* **Recorded data**:
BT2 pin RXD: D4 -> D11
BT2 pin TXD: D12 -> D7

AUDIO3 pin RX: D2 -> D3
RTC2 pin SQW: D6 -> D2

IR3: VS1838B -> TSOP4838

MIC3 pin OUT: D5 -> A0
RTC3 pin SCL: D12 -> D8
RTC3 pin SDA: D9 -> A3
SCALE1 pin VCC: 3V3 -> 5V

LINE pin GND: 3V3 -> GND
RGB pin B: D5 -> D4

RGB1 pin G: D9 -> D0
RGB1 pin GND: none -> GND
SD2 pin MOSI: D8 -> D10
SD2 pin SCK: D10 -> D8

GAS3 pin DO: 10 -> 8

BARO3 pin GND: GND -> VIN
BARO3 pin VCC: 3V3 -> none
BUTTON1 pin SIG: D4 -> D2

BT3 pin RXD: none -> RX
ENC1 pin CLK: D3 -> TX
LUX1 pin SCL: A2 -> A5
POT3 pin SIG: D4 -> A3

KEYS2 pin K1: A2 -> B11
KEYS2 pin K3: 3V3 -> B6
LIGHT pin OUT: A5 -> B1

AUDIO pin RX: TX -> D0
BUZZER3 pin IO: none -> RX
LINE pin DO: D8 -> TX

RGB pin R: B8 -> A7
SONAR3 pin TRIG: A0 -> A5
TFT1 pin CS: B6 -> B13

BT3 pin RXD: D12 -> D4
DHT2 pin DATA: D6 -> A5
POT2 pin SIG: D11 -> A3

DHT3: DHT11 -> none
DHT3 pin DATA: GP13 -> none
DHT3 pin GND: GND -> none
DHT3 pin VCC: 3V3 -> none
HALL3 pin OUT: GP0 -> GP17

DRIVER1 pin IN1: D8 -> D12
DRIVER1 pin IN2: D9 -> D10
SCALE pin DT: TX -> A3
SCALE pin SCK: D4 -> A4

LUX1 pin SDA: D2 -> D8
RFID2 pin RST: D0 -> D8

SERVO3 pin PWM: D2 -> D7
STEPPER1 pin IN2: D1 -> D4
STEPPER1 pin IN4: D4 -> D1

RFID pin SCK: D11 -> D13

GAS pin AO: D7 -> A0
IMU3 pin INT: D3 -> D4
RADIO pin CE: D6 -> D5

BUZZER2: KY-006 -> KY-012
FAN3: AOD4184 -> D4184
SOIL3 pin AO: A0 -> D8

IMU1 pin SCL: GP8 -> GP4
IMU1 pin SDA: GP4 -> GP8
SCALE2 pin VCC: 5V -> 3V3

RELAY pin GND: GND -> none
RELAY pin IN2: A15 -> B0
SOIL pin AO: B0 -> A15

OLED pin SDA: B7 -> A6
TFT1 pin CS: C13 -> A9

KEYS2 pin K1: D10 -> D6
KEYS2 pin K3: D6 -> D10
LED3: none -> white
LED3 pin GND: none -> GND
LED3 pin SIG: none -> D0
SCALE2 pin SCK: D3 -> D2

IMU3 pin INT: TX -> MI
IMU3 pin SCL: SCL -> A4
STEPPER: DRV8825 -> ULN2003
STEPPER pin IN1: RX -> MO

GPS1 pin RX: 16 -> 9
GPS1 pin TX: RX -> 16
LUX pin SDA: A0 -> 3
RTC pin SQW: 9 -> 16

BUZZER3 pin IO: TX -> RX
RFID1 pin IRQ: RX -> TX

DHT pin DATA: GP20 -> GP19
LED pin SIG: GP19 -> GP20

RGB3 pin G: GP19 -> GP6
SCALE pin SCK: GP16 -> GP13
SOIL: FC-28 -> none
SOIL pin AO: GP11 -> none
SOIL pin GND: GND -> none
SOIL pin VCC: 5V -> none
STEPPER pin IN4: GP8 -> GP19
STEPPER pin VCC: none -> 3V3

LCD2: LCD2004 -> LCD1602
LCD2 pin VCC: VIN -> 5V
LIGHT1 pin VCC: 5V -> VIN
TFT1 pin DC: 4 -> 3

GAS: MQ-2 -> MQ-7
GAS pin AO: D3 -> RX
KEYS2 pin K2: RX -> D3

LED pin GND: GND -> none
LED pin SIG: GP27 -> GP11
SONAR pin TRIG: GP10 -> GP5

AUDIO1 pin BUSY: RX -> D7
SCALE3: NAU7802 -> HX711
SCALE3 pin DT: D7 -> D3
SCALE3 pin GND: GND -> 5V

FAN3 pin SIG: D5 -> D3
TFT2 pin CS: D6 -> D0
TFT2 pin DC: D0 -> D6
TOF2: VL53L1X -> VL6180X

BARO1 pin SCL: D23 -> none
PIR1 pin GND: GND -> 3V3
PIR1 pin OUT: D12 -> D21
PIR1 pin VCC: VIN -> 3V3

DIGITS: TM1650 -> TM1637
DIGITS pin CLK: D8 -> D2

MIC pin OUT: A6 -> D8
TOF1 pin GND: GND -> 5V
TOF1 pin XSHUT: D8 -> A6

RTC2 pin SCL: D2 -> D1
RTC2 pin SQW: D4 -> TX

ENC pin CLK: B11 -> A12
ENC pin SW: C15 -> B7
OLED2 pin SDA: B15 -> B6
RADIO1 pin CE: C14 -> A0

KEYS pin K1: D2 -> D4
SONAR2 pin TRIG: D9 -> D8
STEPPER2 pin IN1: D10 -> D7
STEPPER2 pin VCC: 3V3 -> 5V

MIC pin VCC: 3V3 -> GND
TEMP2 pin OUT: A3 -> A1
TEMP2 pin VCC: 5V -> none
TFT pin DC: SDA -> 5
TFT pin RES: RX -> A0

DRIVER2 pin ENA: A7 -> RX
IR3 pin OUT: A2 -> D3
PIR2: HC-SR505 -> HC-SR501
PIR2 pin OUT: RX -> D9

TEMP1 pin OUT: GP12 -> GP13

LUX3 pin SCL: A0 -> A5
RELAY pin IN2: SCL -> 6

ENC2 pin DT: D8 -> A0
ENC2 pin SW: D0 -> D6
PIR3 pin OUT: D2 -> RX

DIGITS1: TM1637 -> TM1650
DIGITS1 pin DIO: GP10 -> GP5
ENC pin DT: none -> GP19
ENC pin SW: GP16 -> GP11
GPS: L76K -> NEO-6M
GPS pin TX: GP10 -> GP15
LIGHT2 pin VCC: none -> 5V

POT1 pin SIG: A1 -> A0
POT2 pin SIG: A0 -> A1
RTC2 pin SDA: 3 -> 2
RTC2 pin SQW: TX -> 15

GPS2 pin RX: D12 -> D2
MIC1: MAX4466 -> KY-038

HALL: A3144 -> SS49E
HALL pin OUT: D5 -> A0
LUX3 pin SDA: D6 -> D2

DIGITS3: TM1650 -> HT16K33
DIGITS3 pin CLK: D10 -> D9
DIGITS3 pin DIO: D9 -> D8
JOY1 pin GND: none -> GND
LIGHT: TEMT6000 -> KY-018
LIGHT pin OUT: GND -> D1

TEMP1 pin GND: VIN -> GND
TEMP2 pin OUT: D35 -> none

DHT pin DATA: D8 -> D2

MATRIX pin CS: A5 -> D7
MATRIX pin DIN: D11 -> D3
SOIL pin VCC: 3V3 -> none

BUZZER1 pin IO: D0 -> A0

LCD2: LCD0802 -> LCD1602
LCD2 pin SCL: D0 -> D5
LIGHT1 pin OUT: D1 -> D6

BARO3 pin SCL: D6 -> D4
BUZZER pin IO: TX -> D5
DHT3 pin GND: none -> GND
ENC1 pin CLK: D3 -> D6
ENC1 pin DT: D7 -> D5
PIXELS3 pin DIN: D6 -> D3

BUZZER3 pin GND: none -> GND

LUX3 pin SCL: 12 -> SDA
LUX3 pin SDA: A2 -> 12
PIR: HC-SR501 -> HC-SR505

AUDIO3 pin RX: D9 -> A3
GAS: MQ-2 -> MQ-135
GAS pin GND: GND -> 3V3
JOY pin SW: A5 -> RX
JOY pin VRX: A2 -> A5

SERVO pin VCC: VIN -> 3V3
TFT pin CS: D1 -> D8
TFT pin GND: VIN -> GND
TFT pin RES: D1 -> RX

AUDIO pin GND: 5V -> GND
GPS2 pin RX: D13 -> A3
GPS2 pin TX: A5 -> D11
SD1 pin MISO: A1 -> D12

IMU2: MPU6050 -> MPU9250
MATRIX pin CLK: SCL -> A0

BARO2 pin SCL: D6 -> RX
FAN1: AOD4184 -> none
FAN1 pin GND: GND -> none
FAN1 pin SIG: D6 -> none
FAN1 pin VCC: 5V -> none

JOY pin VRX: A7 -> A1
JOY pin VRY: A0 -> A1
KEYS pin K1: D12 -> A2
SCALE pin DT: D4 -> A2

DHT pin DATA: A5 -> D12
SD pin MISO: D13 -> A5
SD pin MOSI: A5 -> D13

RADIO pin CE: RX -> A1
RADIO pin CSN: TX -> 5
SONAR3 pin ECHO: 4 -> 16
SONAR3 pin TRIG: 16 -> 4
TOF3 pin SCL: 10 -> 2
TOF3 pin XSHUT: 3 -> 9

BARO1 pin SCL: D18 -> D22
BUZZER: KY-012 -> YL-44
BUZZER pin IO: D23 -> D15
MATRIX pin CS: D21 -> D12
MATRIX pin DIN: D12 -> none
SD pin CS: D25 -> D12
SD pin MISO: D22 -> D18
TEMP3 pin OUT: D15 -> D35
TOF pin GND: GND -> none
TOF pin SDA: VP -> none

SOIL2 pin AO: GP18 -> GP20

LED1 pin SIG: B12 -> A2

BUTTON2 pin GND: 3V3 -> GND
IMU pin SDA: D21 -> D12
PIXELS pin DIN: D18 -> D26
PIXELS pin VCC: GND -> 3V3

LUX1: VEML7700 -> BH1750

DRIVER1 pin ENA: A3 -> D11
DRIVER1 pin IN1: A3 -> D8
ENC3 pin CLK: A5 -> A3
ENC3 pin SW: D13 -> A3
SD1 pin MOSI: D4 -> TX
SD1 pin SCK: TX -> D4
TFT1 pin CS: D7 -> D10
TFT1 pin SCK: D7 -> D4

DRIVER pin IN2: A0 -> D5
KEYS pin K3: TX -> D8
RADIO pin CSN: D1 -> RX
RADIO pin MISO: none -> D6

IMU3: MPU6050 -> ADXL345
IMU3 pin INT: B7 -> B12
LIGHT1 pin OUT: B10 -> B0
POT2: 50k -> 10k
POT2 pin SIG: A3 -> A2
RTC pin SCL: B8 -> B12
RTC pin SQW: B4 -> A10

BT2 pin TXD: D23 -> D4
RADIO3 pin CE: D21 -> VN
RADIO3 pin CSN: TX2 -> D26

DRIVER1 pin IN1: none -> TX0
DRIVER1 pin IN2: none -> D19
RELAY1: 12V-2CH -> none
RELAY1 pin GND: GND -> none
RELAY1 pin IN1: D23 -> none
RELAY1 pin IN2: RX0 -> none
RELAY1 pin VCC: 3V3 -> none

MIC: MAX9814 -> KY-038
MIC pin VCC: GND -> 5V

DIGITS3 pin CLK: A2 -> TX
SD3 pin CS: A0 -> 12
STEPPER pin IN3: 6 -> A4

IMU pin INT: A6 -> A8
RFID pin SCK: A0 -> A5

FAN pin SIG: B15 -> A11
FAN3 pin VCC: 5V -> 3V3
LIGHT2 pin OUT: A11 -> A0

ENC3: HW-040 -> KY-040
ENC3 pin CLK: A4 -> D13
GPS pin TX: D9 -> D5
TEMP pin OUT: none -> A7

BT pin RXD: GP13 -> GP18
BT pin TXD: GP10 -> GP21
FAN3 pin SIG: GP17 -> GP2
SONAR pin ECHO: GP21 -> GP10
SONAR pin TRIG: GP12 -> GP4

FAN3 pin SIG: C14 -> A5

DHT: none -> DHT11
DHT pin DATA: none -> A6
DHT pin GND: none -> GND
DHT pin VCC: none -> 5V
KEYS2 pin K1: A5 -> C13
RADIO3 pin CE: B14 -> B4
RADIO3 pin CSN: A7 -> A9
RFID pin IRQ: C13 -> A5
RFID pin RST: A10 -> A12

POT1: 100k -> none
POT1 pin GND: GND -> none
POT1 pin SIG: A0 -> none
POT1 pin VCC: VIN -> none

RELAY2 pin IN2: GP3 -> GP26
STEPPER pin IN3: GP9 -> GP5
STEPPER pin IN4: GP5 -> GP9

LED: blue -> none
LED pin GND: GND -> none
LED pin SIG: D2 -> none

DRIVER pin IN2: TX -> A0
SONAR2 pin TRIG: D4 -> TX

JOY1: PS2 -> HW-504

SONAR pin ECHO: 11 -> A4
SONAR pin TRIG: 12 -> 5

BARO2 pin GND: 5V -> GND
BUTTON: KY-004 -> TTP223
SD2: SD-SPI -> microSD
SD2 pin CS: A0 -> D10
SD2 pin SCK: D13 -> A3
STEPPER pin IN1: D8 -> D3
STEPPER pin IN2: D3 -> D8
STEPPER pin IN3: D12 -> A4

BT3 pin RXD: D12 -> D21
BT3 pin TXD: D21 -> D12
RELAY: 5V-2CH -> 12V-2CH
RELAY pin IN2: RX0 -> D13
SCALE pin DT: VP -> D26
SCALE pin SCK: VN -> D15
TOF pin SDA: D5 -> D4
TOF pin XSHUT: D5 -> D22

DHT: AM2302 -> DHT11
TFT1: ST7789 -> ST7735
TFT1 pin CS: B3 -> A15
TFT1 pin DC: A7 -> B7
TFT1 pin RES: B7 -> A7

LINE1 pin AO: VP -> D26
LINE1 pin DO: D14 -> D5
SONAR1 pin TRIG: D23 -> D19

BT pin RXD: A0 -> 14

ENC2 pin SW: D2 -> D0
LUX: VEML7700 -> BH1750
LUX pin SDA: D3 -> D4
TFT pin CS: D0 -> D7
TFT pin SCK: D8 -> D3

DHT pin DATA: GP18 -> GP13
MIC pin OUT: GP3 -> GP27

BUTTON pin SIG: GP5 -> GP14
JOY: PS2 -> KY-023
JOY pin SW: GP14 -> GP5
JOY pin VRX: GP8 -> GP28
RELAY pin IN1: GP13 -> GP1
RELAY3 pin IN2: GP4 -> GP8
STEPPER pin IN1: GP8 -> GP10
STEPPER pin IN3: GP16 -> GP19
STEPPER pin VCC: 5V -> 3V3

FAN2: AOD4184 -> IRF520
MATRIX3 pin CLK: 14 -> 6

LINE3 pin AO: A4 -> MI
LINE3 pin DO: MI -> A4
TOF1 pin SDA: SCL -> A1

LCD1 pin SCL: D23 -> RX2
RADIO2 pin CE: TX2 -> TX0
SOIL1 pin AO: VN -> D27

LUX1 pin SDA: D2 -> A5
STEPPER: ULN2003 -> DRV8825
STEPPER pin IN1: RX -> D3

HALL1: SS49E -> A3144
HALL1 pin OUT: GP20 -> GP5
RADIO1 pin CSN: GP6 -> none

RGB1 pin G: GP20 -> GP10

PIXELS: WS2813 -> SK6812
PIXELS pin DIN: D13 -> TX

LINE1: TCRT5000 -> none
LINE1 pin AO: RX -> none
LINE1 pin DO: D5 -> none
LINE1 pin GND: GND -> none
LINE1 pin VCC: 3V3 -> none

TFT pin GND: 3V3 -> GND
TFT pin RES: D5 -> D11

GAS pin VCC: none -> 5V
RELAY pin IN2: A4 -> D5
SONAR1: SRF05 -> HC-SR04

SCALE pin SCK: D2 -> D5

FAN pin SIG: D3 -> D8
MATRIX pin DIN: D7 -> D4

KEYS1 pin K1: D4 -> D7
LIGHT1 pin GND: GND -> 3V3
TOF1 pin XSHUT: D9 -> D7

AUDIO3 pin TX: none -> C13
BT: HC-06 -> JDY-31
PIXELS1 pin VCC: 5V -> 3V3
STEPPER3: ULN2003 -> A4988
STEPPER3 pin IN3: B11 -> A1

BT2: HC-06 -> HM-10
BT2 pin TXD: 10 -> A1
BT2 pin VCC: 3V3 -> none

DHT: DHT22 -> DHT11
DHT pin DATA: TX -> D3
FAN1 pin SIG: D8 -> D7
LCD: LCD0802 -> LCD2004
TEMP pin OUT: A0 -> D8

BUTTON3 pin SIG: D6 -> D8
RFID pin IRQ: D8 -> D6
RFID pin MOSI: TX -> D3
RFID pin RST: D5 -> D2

* **The task**:
In the data above, find the line that contains "FAN1 pin GND: GND -> none" and the line that contains "DRIVER1 pin IN1: A3 -> D8". Repeat exactly those lines and every line between them, and only those.

* **Solution for this problem**:
FAN1 pin GND: GND -> none
FAN1 pin SIG: D6 -> none
FAN1 pin VCC: 5V -> none

JOY pin VRX: A7 -> A1
JOY pin VRY: A0 -> A1
KEYS pin K1: D12 -> A2
SCALE pin DT: D4 -> A2

DHT pin DATA: A5 -> D12
SD pin MISO: D13 -> A5
SD pin MOSI: A5 -> D13

RADIO pin CE: RX -> A1
RADIO pin CSN: TX -> 5
SONAR3 pin ECHO: 4 -> 16
SONAR3 pin TRIG: 16 -> 4
TOF3 pin SCL: 10 -> 2
TOF3 pin XSHUT: 3 -> 9

BARO1 pin SCL: D18 -> D22
BUZZER: KY-012 -> YL-44
BUZZER pin IO: D23 -> D15
MATRIX pin CS: D21 -> D12
MATRIX pin DIN: D12 -> none
SD pin CS: D25 -> D12
SD pin MISO: D22 -> D18
TEMP3 pin OUT: D15 -> D35
TOF pin GND: GND -> none
TOF pin SDA: VP -> none

SOIL2 pin AO: GP18 -> GP20

LED1 pin SIG: B12 -> A2

BUTTON2 pin GND: 3V3 -> GND
IMU pin SDA: D21 -> D12
PIXELS pin DIN: D18 -> D26
PIXELS pin VCC: GND -> 3V3

LUX1: VEML7700 -> BH1750

DRIVER1 pin ENA: A3 -> D11
DRIVER1 pin IN1: A3 -> D8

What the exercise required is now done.